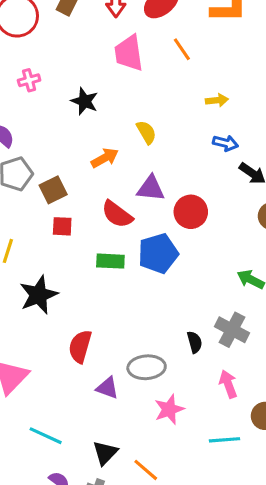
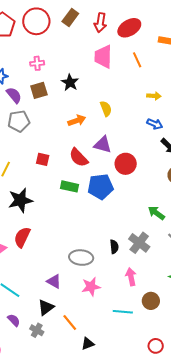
brown square: (53, 190) -> (39, 90), moved
red semicircle: (80, 346) -> (22, 237), moved
purple triangle: (107, 388) -> (54, 281), moved

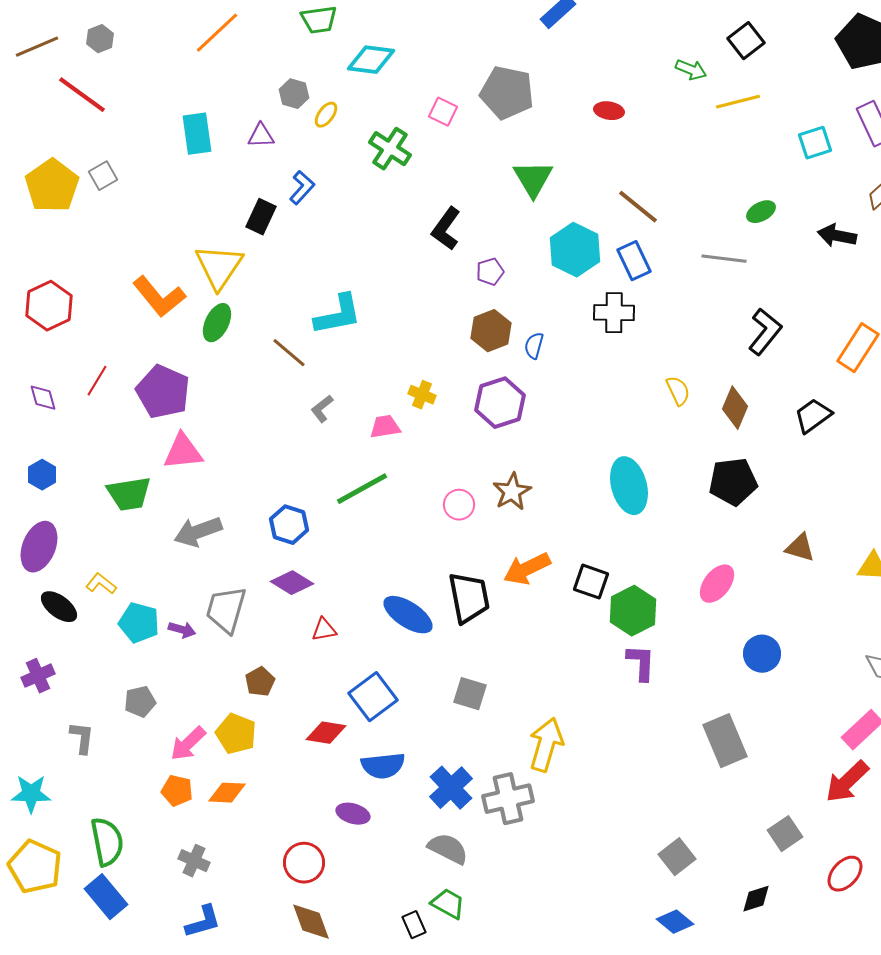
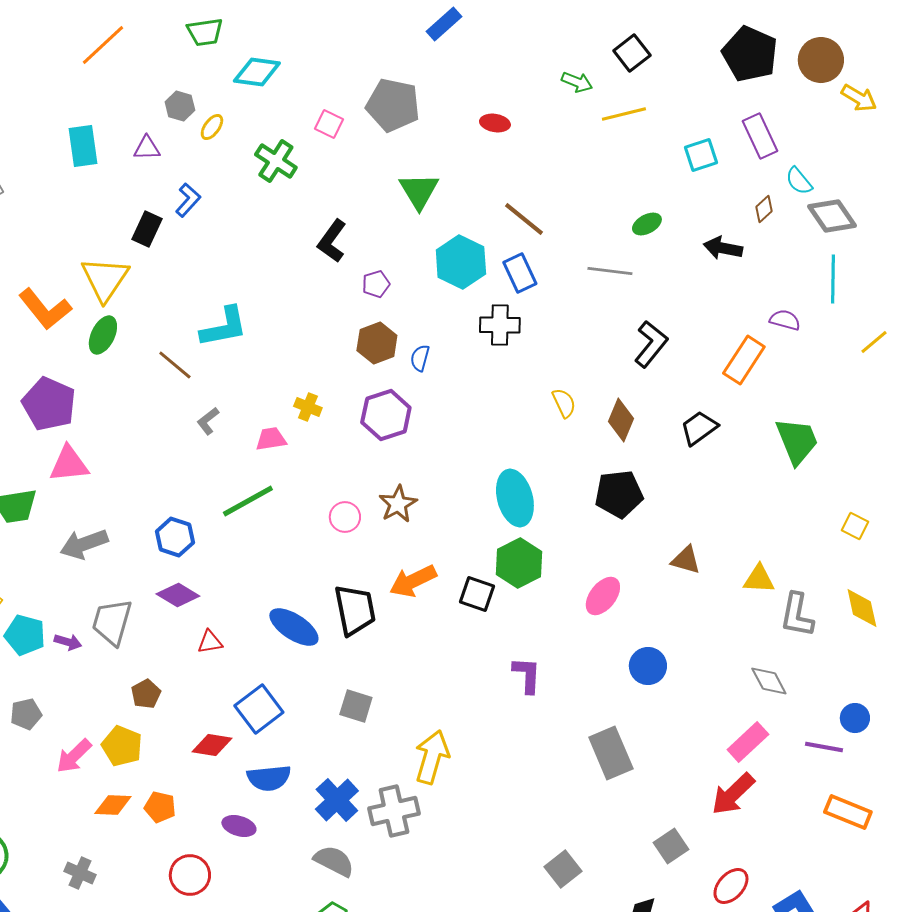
green hexagon: (633, 611) -> (519, 563), moved
orange pentagon: (177, 791) -> (160, 807), moved

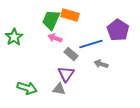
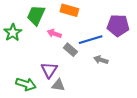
green trapezoid: (51, 20) -> (36, 15), moved
purple pentagon: (118, 30) -> (118, 25), turned -30
purple triangle: (66, 74) -> (49, 70), moved

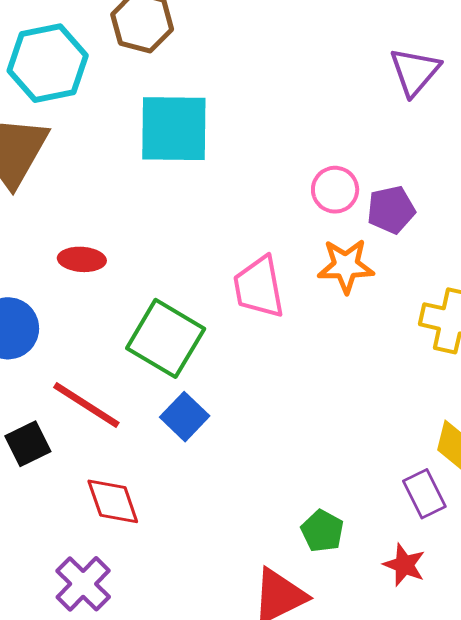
####
◆ WHAT THE EXERCISE ASKS
Write out the material exactly, excluding pictures.

◆ EXPECTED ANSWER
brown square: (53, 190) -> (39, 90), moved
red semicircle: (80, 346) -> (22, 237), moved
purple triangle: (107, 388) -> (54, 281), moved

green hexagon: (633, 611) -> (519, 563), moved
orange pentagon: (177, 791) -> (160, 807), moved

green trapezoid: (51, 20) -> (36, 15), moved
purple pentagon: (118, 30) -> (118, 25), turned -30
purple triangle: (66, 74) -> (49, 70), moved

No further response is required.